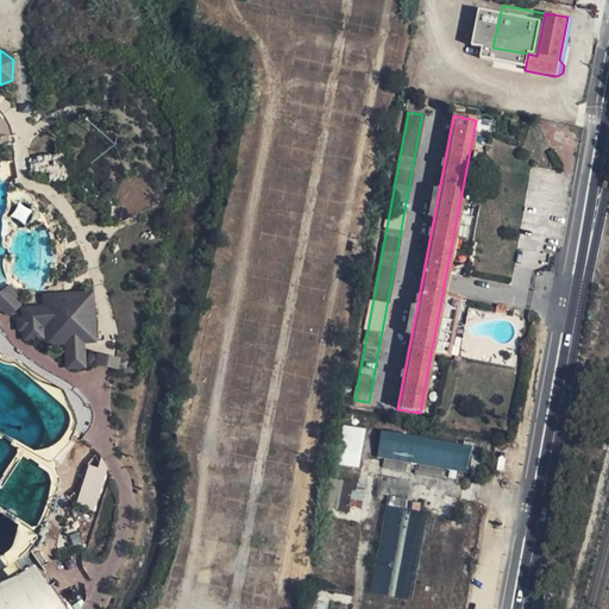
[(0,290),(0,306),(7,311),(14,303),(10,289),(0,290)]
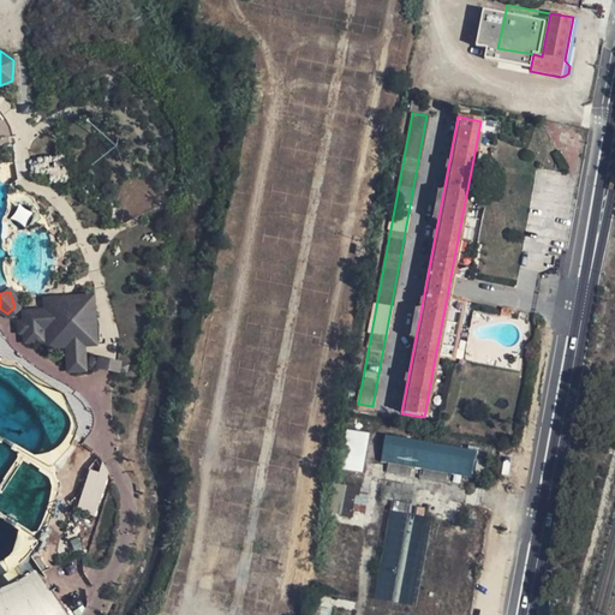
[(95,296),(46,298),(46,309),(23,310),(24,321),(18,321),(19,333),(25,333),(25,345),(46,344),(47,350),(66,348),(66,372),(87,371),(85,344),(96,344),(95,296)]
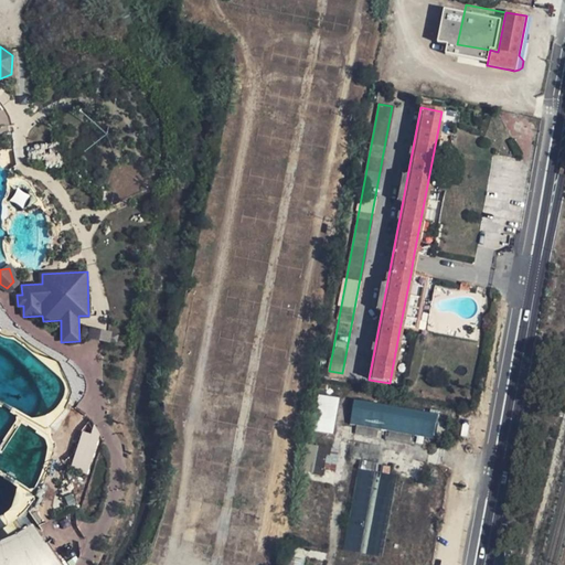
[(417,332),(427,277),(411,274),(400,329),(417,332)]
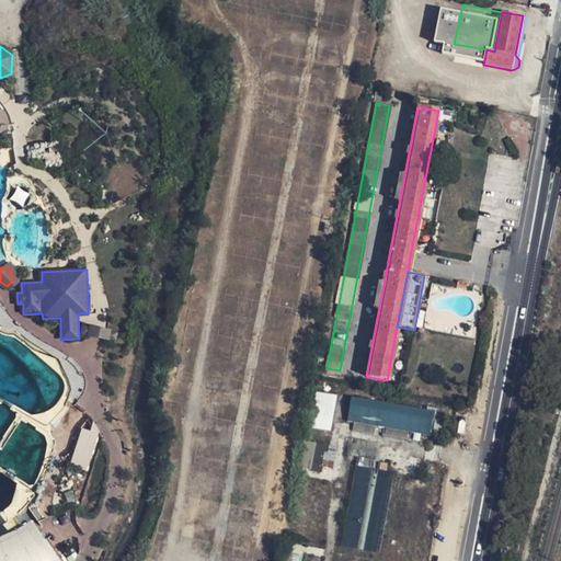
[(100,329),(89,325),(87,335),(98,339),(109,341),(111,331),(100,329)]
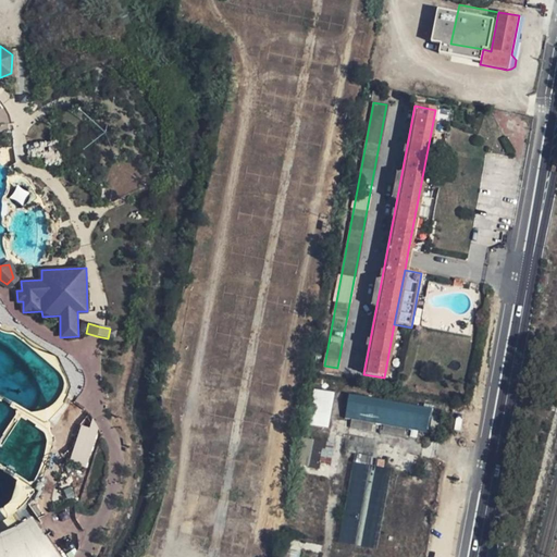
[(310,390),(310,425),(331,426),(332,390),(310,390)]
------------------------------------------------------------
• [THE TASK] Write every record out again exactly; no pictures belong in the copy.

• [PROBLEM SOLUTION]
[(0,290),(0,306),(7,311),(14,303),(10,289),(0,290)]
[(95,296),(46,298),(46,309),(23,310),(24,321),(18,321),(19,333),(25,333),(25,345),(46,344),(47,350),(66,348),(66,372),(87,371),(85,344),(96,344),(95,296)]
[(417,332),(427,277),(411,274),(400,329),(417,332)]
[(100,329),(89,325),(87,335),(98,339),(109,341),(111,331),(100,329)]
[(310,390),(310,425),(331,426),(332,390),(310,390)]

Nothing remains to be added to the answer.